## EXERCISE DESCRIPTION
Without the pictures, set down every line of the data exactly.

## DATASET SECTION
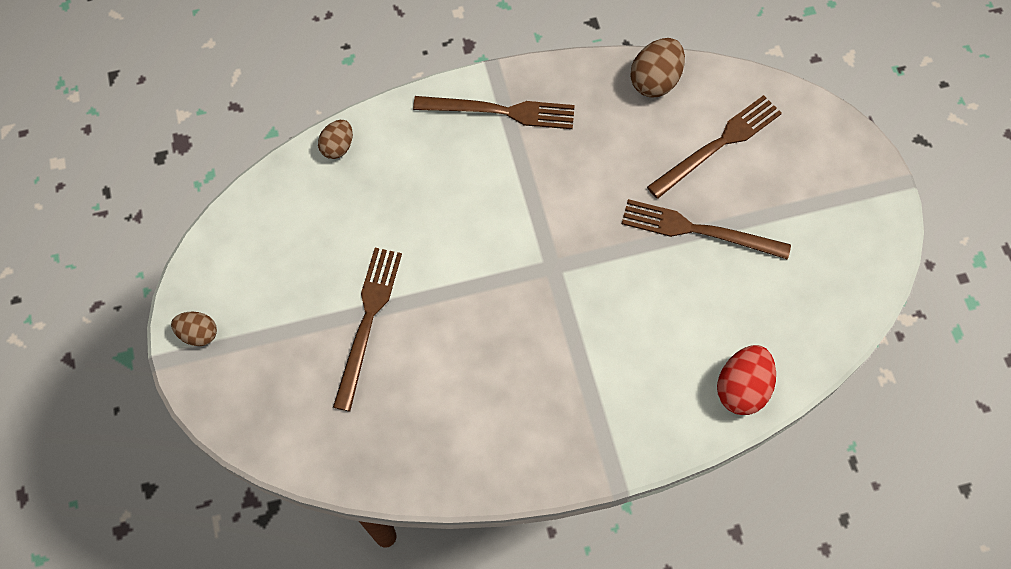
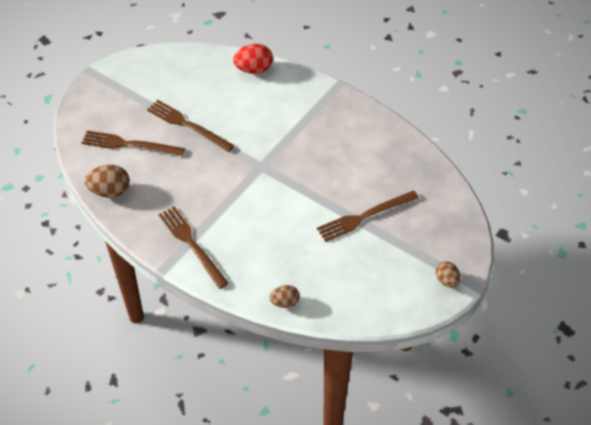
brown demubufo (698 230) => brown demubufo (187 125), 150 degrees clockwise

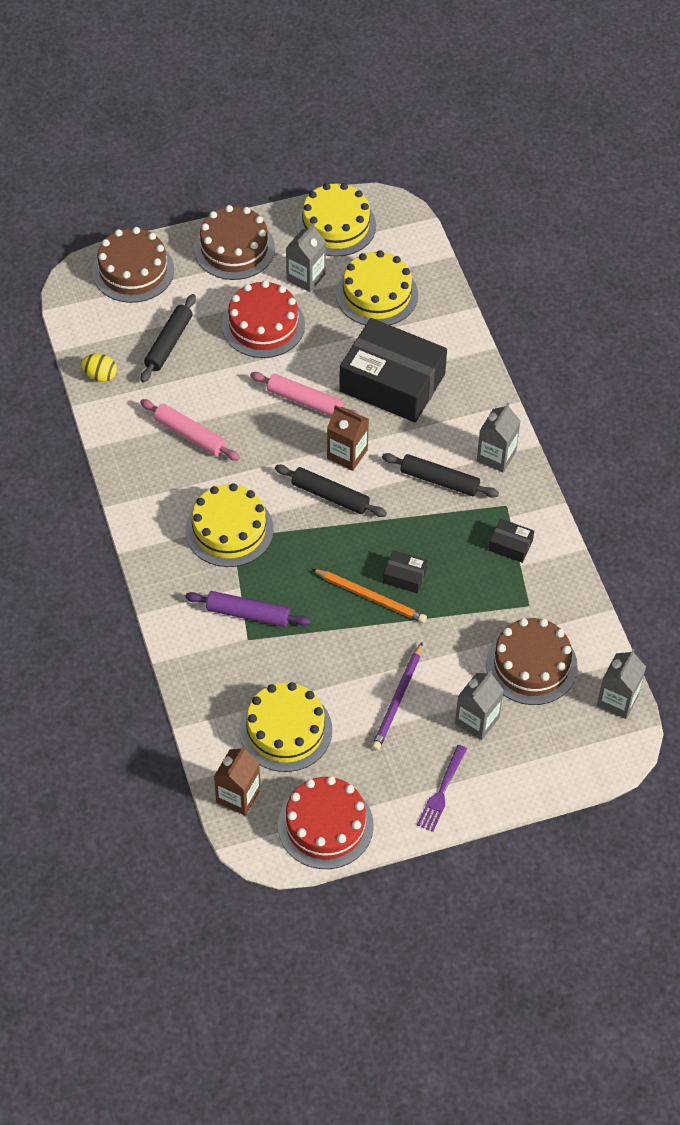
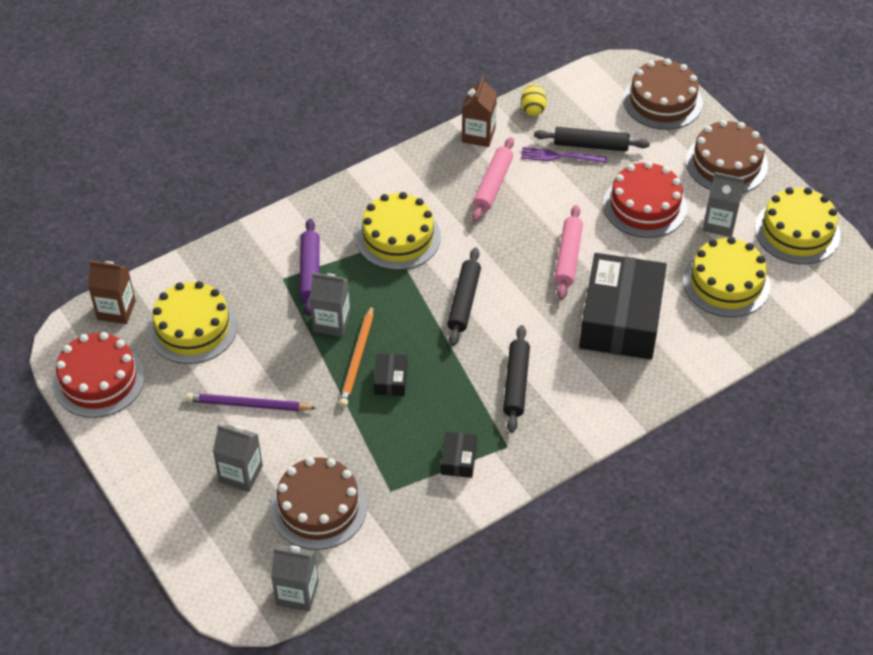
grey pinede (496 456) => grey pinede (331 322), relocated
brown pinede (347 454) => brown pinede (478 135), relocated
purple demubufo (441 791) => purple demubufo (559 156), relocated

## ANSWER TO THIS PROBLEM
brown demubufo (698 230) => brown demubufo (187 125), 150 degrees clockwise

grey pinede (496 456) => grey pinede (331 322), relocated
brown pinede (347 454) => brown pinede (478 135), relocated
purple demubufo (441 791) => purple demubufo (559 156), relocated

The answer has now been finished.